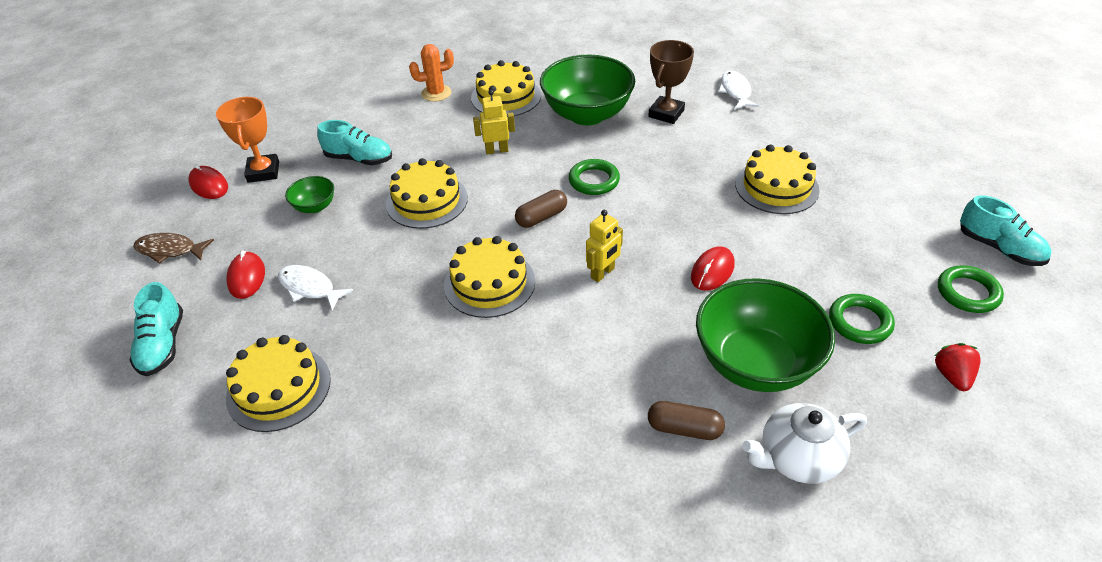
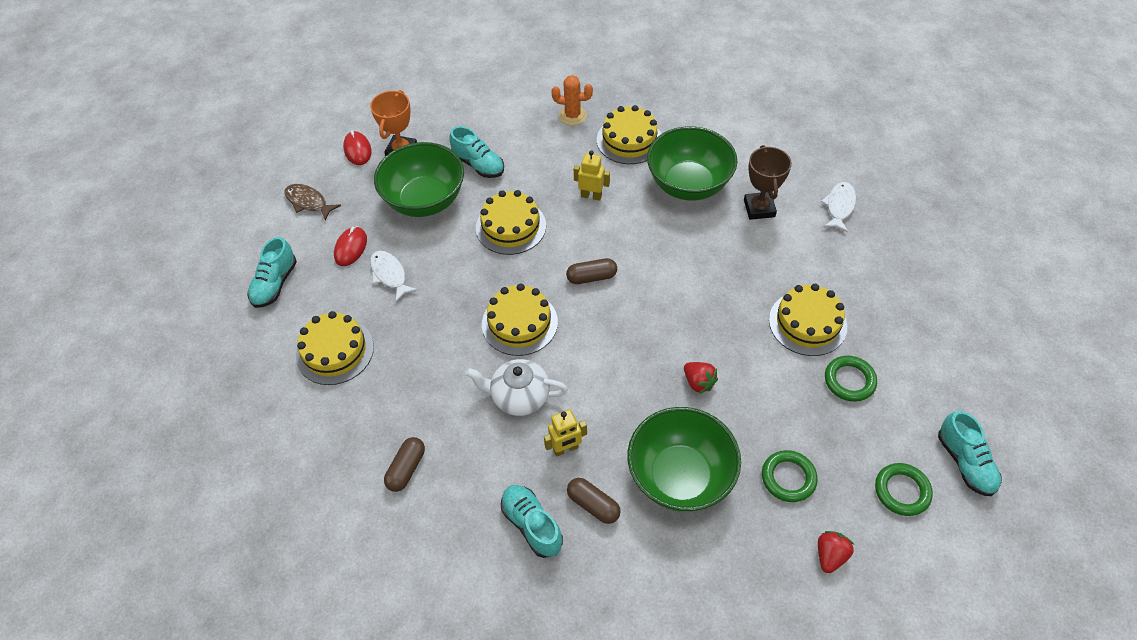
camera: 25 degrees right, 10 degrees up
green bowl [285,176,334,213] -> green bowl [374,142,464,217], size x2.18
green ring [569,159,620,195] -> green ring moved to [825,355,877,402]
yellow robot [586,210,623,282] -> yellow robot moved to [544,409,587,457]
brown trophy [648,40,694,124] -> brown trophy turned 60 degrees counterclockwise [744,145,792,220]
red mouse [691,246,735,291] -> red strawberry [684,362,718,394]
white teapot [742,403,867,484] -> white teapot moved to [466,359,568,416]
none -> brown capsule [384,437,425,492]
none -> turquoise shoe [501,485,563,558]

■ ■ ■

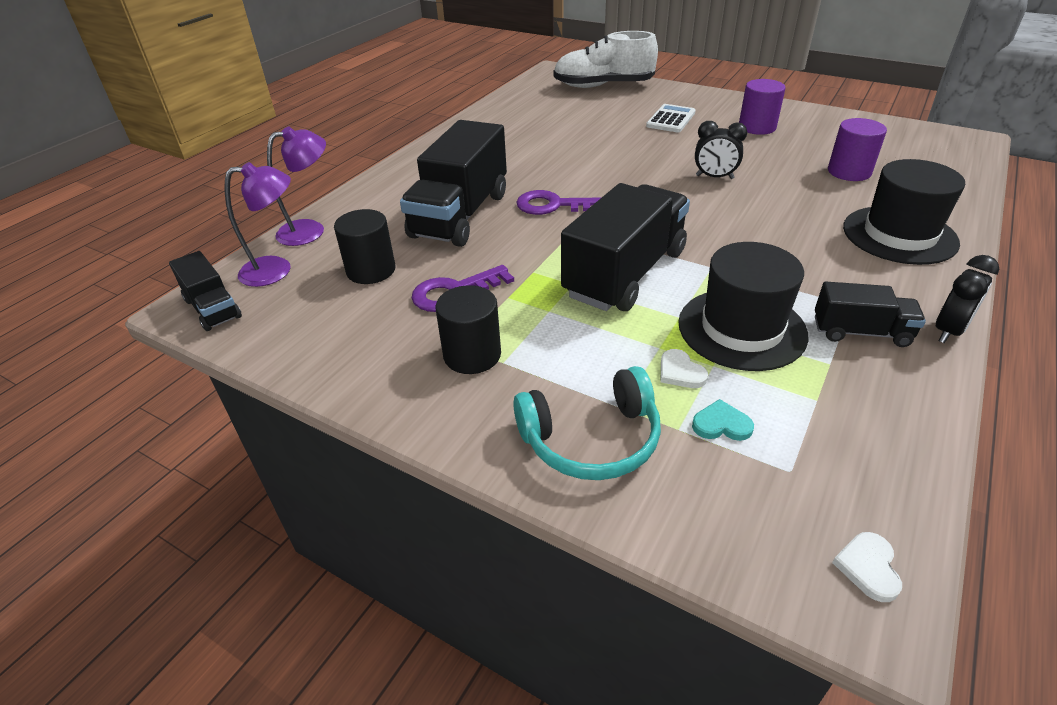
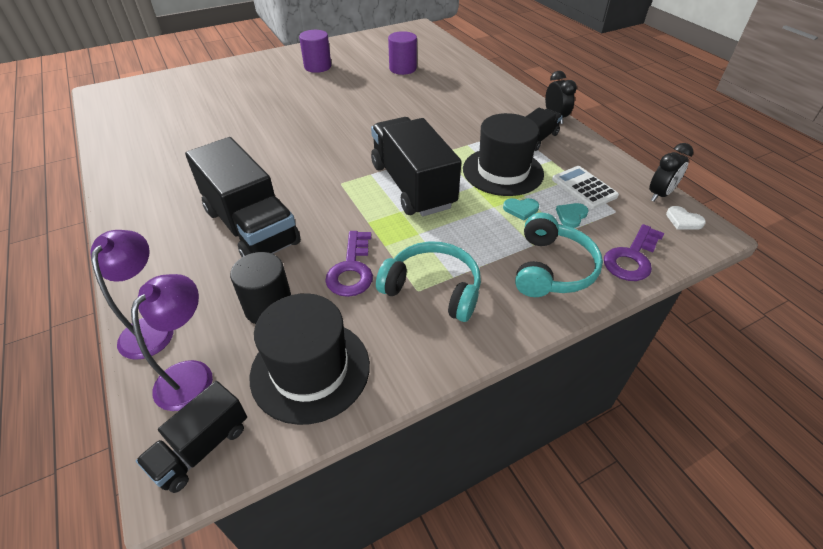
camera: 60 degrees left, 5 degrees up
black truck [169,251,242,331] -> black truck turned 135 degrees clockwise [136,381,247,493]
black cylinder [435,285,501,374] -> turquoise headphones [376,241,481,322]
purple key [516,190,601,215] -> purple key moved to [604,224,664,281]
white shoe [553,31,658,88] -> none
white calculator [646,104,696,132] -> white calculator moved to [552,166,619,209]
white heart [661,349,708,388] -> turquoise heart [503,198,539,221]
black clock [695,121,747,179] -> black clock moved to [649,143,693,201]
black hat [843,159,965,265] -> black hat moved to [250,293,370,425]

■ ■ ■

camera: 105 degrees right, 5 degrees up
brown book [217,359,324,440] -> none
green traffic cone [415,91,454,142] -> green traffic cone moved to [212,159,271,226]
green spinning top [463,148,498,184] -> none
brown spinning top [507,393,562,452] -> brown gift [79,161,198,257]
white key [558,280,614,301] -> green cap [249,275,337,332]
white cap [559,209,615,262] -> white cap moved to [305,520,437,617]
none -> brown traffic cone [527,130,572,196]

■ ■ ■

- **Goal of the exercise**
When you reach the line containing "brown book [217,359,324,440] -> none" in the data above, start copying exactly, and stop after the line containing "none -> brown traffic cone [527,130,572,196]".

- **Task result**
brown book [217,359,324,440] -> none
green traffic cone [415,91,454,142] -> green traffic cone moved to [212,159,271,226]
green spinning top [463,148,498,184] -> none
brown spinning top [507,393,562,452] -> brown gift [79,161,198,257]
white key [558,280,614,301] -> green cap [249,275,337,332]
white cap [559,209,615,262] -> white cap moved to [305,520,437,617]
none -> brown traffic cone [527,130,572,196]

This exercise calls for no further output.